▶ _Task goal_
Nothing in the records may change. Print them all again.

▶ _Material provided_
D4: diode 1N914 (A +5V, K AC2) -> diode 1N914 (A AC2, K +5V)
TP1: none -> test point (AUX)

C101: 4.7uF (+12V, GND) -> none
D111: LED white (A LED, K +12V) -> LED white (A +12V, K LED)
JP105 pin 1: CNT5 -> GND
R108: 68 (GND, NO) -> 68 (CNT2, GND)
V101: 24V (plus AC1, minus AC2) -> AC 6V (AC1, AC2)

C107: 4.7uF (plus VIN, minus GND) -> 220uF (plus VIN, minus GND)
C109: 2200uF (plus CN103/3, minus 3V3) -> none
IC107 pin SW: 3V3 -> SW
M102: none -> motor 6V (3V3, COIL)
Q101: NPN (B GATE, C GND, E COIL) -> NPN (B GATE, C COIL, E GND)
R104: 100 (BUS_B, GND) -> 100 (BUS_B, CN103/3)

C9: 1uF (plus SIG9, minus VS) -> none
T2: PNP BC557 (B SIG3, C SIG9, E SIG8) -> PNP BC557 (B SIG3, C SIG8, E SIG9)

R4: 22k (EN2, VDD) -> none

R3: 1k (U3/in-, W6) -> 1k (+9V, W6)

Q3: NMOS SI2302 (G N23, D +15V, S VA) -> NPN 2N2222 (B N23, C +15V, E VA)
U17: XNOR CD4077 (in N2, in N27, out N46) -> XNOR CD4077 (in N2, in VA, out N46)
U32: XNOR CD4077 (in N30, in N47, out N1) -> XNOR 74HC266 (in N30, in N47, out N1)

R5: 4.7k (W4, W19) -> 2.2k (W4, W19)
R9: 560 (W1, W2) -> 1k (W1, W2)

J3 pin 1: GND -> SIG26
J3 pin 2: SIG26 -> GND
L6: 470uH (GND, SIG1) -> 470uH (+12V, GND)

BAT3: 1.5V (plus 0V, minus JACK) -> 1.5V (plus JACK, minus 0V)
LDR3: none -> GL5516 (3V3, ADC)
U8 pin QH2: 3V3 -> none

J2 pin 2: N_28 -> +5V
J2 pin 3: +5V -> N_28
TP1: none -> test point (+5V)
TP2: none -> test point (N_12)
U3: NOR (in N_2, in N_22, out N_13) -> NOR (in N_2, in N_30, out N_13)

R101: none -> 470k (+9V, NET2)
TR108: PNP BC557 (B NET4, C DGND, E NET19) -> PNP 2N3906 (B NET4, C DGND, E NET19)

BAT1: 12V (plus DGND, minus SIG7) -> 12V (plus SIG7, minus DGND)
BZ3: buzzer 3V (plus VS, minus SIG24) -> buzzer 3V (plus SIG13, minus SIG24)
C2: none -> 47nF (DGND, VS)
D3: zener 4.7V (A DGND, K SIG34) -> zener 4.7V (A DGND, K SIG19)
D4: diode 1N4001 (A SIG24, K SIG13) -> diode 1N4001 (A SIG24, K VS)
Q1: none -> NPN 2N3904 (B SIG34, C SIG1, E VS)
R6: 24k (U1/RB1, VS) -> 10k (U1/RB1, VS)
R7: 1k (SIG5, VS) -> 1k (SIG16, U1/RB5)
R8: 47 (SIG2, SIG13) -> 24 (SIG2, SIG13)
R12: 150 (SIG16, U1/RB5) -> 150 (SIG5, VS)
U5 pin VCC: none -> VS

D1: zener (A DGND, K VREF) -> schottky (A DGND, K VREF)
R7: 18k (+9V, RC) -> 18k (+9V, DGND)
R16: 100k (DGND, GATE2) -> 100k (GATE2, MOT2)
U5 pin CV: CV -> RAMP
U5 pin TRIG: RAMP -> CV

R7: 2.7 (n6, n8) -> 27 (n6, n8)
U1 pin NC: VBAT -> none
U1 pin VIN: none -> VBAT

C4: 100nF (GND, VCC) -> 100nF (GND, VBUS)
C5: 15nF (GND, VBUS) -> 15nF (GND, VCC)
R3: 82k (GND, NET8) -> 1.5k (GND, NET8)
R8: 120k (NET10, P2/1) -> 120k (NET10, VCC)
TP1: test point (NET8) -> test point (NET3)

▶ _Answer area_
D4: diode 1N914 (A +5V, K AC2) -> diode 1N914 (A AC2, K +5V)
TP1: none -> test point (AUX)

C101: 4.7uF (+12V, GND) -> none
D111: LED white (A LED, K +12V) -> LED white (A +12V, K LED)
JP105 pin 1: CNT5 -> GND
R108: 68 (GND, NO) -> 68 (CNT2, GND)
V101: 24V (plus AC1, minus AC2) -> AC 6V (AC1, AC2)

C107: 4.7uF (plus VIN, minus GND) -> 220uF (plus VIN, minus GND)
C109: 2200uF (plus CN103/3, minus 3V3) -> none
IC107 pin SW: 3V3 -> SW
M102: none -> motor 6V (3V3, COIL)
Q101: NPN (B GATE, C GND, E COIL) -> NPN (B GATE, C COIL, E GND)
R104: 100 (BUS_B, GND) -> 100 (BUS_B, CN103/3)

C9: 1uF (plus SIG9, minus VS) -> none
T2: PNP BC557 (B SIG3, C SIG9, E SIG8) -> PNP BC557 (B SIG3, C SIG8, E SIG9)

R4: 22k (EN2, VDD) -> none

R3: 1k (U3/in-, W6) -> 1k (+9V, W6)

Q3: NMOS SI2302 (G N23, D +15V, S VA) -> NPN 2N2222 (B N23, C +15V, E VA)
U17: XNOR CD4077 (in N2, in N27, out N46) -> XNOR CD4077 (in N2, in VA, out N46)
U32: XNOR CD4077 (in N30, in N47, out N1) -> XNOR 74HC266 (in N30, in N47, out N1)

R5: 4.7k (W4, W19) -> 2.2k (W4, W19)
R9: 560 (W1, W2) -> 1k (W1, W2)

J3 pin 1: GND -> SIG26
J3 pin 2: SIG26 -> GND
L6: 470uH (GND, SIG1) -> 470uH (+12V, GND)

BAT3: 1.5V (plus 0V, minus JACK) -> 1.5V (plus JACK, minus 0V)
LDR3: none -> GL5516 (3V3, ADC)
U8 pin QH2: 3V3 -> none

J2 pin 2: N_28 -> +5V
J2 pin 3: +5V -> N_28
TP1: none -> test point (+5V)
TP2: none -> test point (N_12)
U3: NOR (in N_2, in N_22, out N_13) -> NOR (in N_2, in N_30, out N_13)

R101: none -> 470k (+9V, NET2)
TR108: PNP BC557 (B NET4, C DGND, E NET19) -> PNP 2N3906 (B NET4, C DGND, E NET19)

BAT1: 12V (plus DGND, minus SIG7) -> 12V (plus SIG7, minus DGND)
BZ3: buzzer 3V (plus VS, minus SIG24) -> buzzer 3V (plus SIG13, minus SIG24)
C2: none -> 47nF (DGND, VS)
D3: zener 4.7V (A DGND, K SIG34) -> zener 4.7V (A DGND, K SIG19)
D4: diode 1N4001 (A SIG24, K SIG13) -> diode 1N4001 (A SIG24, K VS)
Q1: none -> NPN 2N3904 (B SIG34, C SIG1, E VS)
R6: 24k (U1/RB1, VS) -> 10k (U1/RB1, VS)
R7: 1k (SIG5, VS) -> 1k (SIG16, U1/RB5)
R8: 47 (SIG2, SIG13) -> 24 (SIG2, SIG13)
R12: 150 (SIG16, U1/RB5) -> 150 (SIG5, VS)
U5 pin VCC: none -> VS

D1: zener (A DGND, K VREF) -> schottky (A DGND, K VREF)
R7: 18k (+9V, RC) -> 18k (+9V, DGND)
R16: 100k (DGND, GATE2) -> 100k (GATE2, MOT2)
U5 pin CV: CV -> RAMP
U5 pin TRIG: RAMP -> CV

R7: 2.7 (n6, n8) -> 27 (n6, n8)
U1 pin NC: VBAT -> none
U1 pin VIN: none -> VBAT

C4: 100nF (GND, VCC) -> 100nF (GND, VBUS)
C5: 15nF (GND, VBUS) -> 15nF (GND, VCC)
R3: 82k (GND, NET8) -> 1.5k (GND, NET8)
R8: 120k (NET10, P2/1) -> 120k (NET10, VCC)
TP1: test point (NET8) -> test point (NET3)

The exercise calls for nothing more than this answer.